▸ **Exercise instructions**:
Look through the listing and report every line that has "none" in it.

****************************************

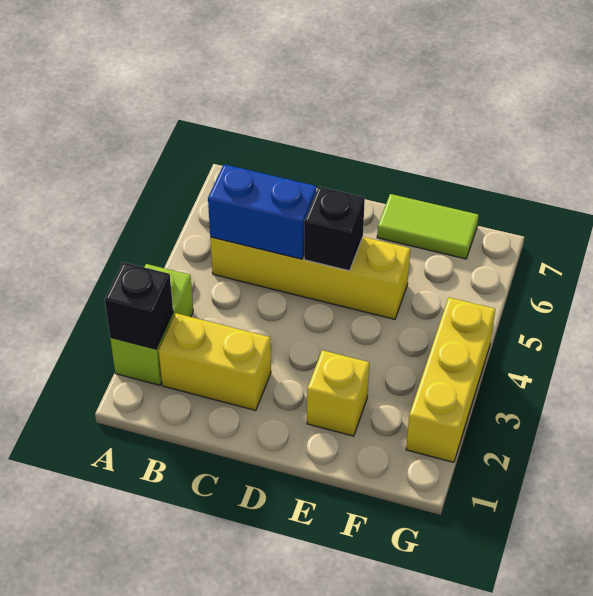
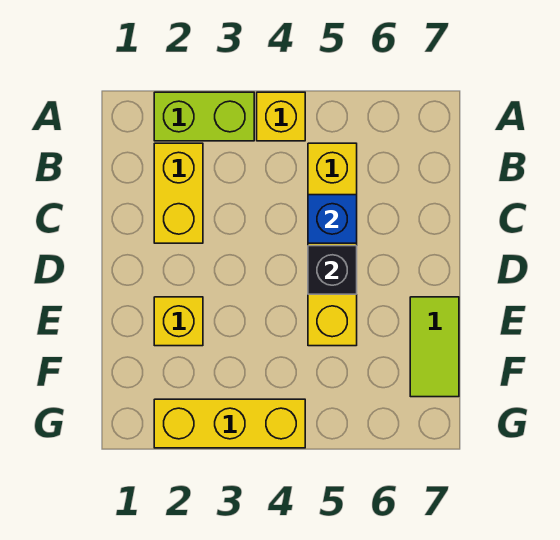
black brick A2 level 2 -> none
none -> yellow brick A4 level 1
blue brick B5:C5 level 2 -> blue brick C5 level 2

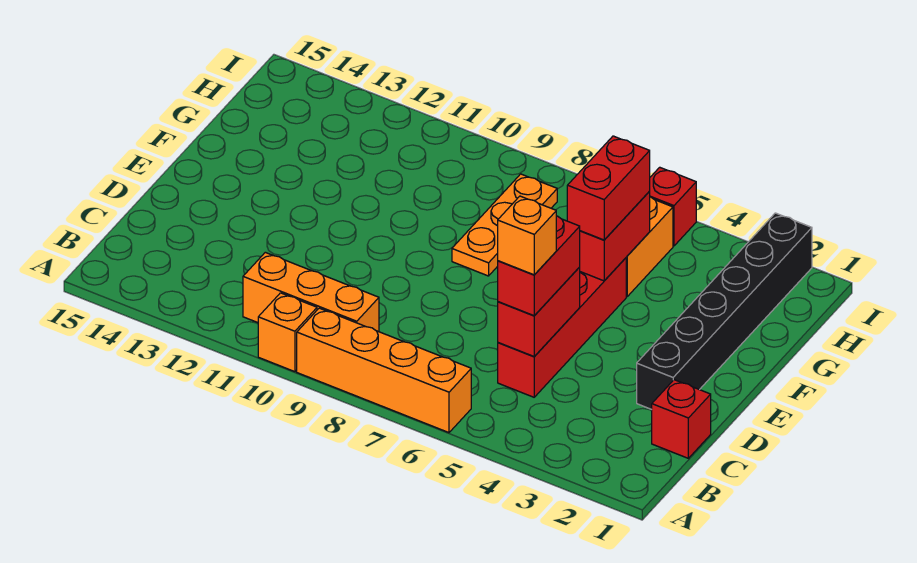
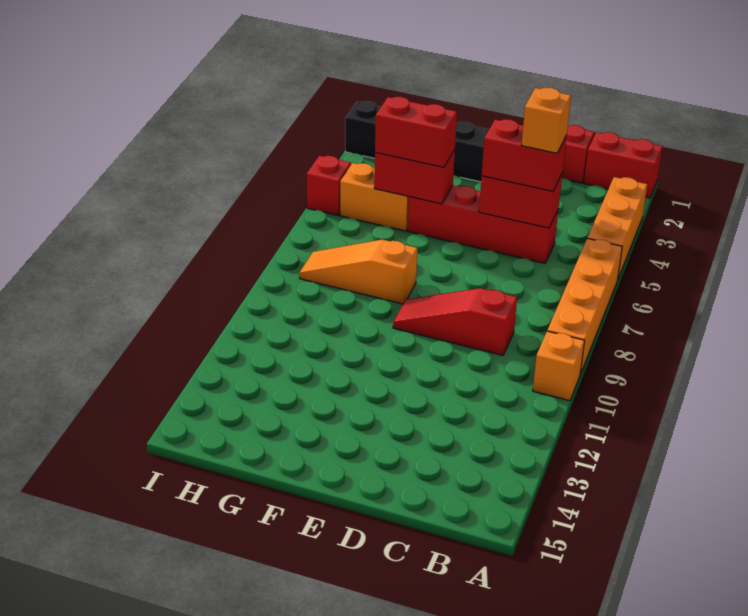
none -> red brick A1:B1 level 1
orange brick B9:B11 level 1 -> orange brick A3:A5 level 1
none -> red slope C9:E9 level 1 top C
orange plate F8:H8 level 1 -> orange slope F8:H8 level 1 top F

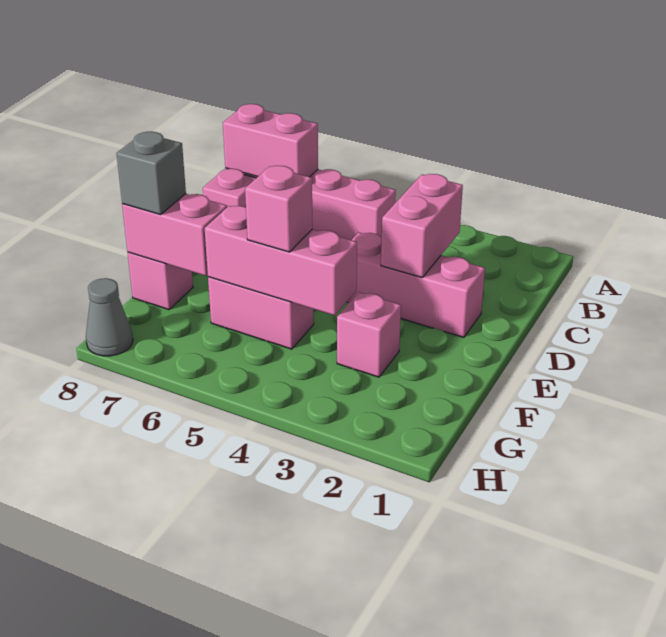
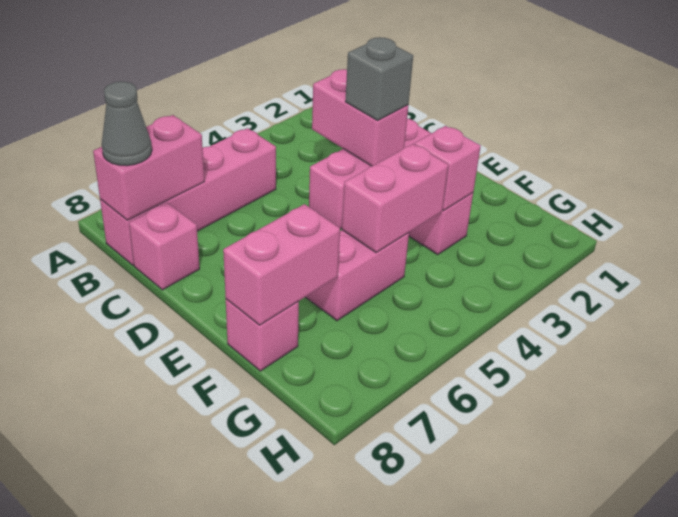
pink brick F4:F6 level 2 -> pink brick F4:F5 level 2
pink brick F5 level 3 -> pink brick F3 level 2
grey brick F8 level 3 -> grey brick D3 level 3
grey cone H8 level 1 -> grey cone B8 level 3

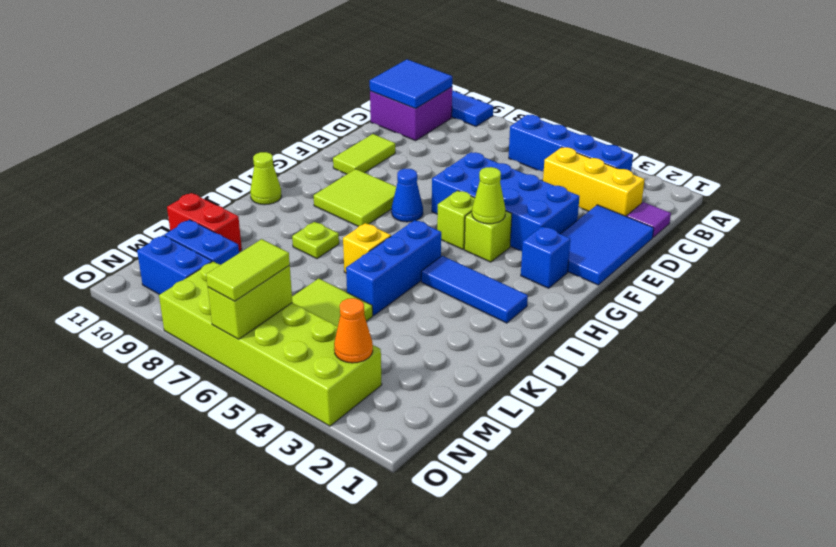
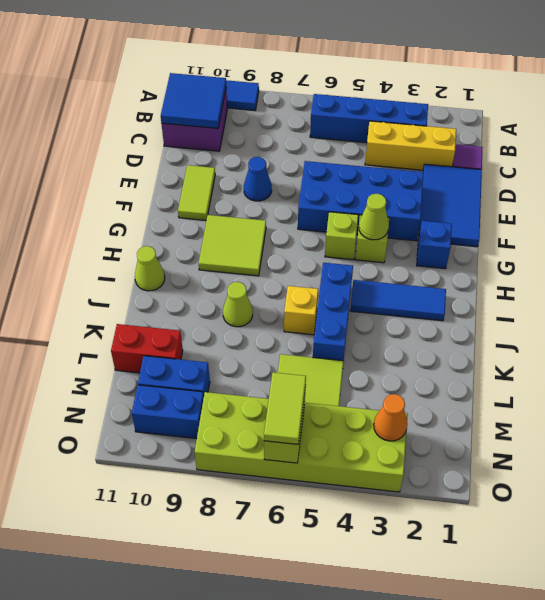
blue cone G7 level 1 -> blue cone E8 level 1
lime plate J8 level 1 -> lime cone J8 level 1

****************************************

▸ **Output below**:
black brick A2 level 2 -> none
none -> yellow brick A4 level 1
none -> red brick A1:B1 level 1
none -> red slope C9:E9 level 1 top C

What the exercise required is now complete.